**Exercise instructions:**
In the listing below, locate the line that contains "(388, 126) = (314, 232): turquoise" and the line that contains "(451, 500) = (458, 524): yellow". Restate word for word those two lines and every line between them, and nothing else.

**Records:**

****************************************

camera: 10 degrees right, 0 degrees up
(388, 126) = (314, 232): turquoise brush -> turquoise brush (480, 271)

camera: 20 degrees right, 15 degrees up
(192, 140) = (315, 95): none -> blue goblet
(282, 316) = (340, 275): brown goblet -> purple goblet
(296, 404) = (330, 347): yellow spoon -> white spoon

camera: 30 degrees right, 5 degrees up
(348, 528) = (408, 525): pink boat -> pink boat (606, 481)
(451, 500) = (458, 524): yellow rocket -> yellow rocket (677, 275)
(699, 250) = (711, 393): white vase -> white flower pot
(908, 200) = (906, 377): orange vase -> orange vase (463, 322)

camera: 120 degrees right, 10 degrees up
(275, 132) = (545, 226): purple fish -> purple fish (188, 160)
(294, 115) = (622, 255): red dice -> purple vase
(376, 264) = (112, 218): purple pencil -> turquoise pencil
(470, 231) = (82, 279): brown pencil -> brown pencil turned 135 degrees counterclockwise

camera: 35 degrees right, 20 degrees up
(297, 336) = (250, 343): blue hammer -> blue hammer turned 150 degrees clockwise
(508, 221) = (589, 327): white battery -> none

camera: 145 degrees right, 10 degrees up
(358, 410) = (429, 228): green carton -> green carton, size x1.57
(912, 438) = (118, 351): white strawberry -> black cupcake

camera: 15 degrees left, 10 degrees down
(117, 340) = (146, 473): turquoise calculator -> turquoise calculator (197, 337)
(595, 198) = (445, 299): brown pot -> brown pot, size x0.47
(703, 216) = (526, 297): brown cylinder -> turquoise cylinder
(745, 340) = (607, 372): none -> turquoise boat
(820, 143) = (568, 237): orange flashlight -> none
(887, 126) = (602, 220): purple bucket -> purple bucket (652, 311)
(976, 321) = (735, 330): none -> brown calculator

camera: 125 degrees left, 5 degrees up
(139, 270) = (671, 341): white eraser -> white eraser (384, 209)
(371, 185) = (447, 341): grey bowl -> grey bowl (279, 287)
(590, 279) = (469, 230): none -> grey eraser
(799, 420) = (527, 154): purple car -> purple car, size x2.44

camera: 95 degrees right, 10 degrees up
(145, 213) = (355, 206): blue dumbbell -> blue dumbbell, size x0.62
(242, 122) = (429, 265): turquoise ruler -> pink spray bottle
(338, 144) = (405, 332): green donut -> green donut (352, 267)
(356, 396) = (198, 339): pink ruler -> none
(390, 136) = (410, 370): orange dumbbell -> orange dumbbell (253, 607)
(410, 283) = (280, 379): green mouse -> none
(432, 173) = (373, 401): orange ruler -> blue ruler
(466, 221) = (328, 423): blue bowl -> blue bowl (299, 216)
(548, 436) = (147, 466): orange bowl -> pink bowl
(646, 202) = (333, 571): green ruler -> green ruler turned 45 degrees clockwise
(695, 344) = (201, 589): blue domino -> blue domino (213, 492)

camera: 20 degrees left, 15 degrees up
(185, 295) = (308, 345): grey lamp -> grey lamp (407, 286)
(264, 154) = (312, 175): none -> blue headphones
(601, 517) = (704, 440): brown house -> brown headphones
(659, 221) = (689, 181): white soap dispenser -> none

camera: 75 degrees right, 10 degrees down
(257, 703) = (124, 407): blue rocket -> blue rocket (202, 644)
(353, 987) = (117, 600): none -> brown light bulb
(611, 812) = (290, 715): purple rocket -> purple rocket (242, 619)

****************************************

**Output for this exercise:**
(388, 126) = (314, 232): turquoise brush -> turquoise brush (480, 271)

camera: 20 degrees right, 15 degrees up
(192, 140) = (315, 95): none -> blue goblet
(282, 316) = (340, 275): brown goblet -> purple goblet
(296, 404) = (330, 347): yellow spoon -> white spoon

camera: 30 degrees right, 5 degrees up
(348, 528) = (408, 525): pink boat -> pink boat (606, 481)
(451, 500) = (458, 524): yellow rocket -> yellow rocket (677, 275)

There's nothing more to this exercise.